* YOUR ASSIGNMENT: Determine how many lines in the listing hold "cake" and give only that number.

* SUPPLIED DATA:

=-=-=-=-=

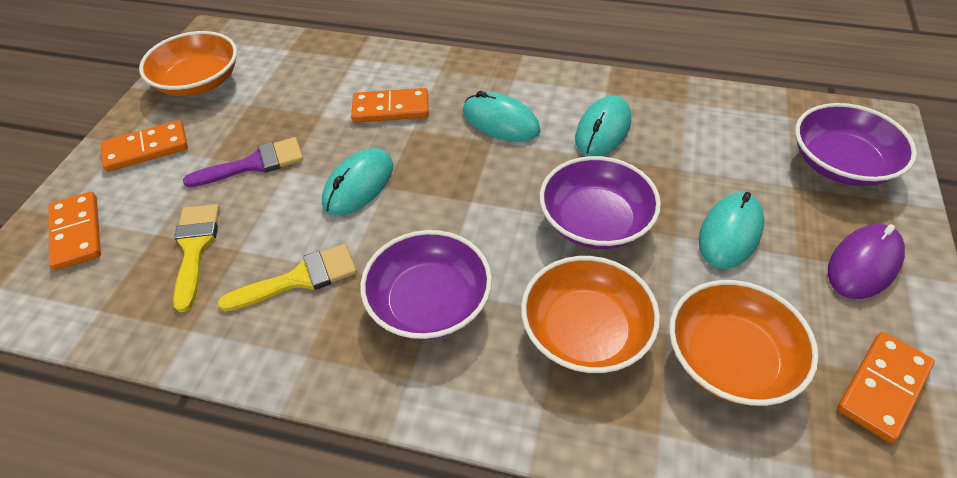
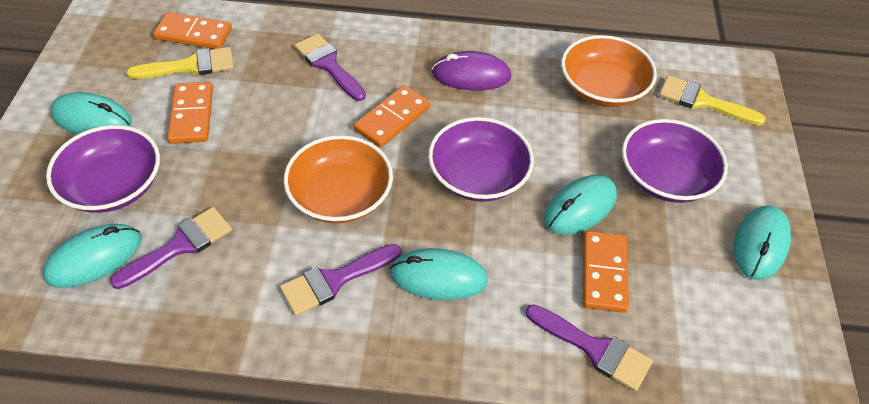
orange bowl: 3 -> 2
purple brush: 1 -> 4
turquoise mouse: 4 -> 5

=-=-=-=-=

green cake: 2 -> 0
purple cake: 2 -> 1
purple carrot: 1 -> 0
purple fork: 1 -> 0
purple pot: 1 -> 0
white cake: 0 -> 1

=-=-=-=-=

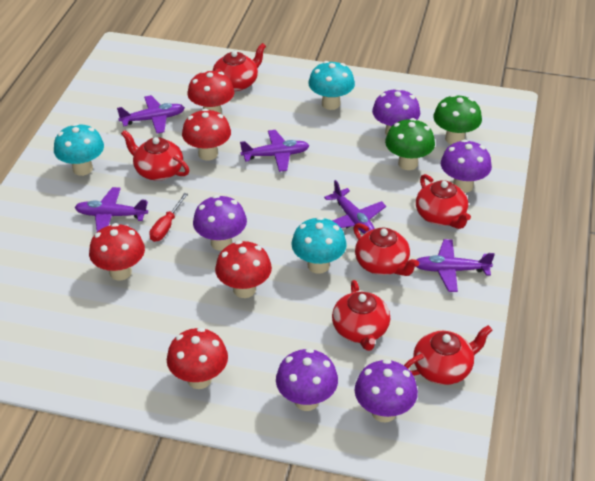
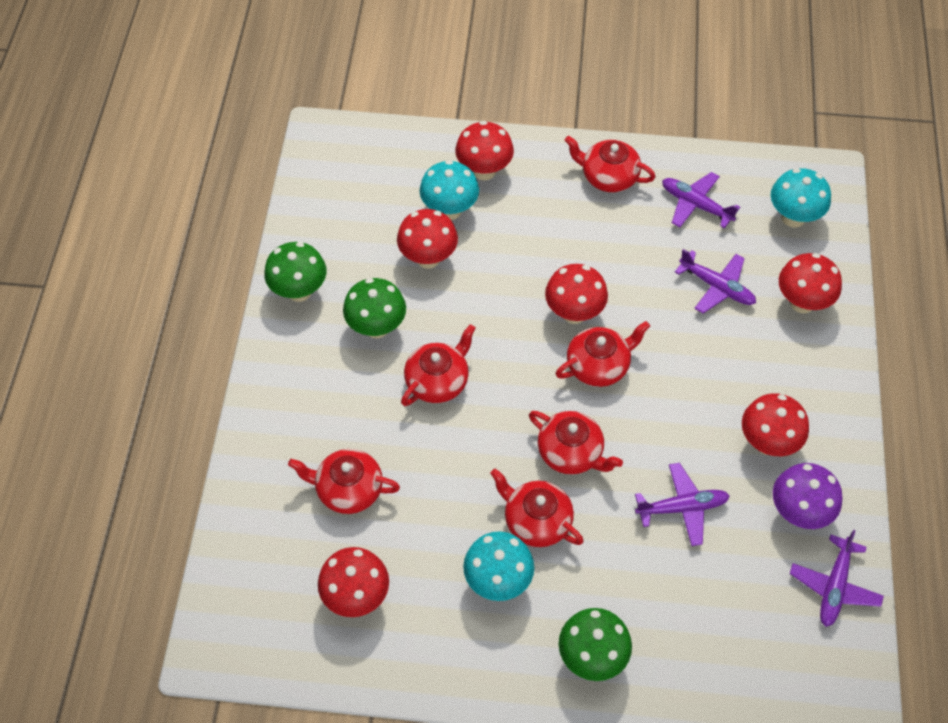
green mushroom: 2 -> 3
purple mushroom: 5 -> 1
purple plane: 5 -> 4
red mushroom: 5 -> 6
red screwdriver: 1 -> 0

=-=-=-=-=

* WRITTEN ANSWER: 3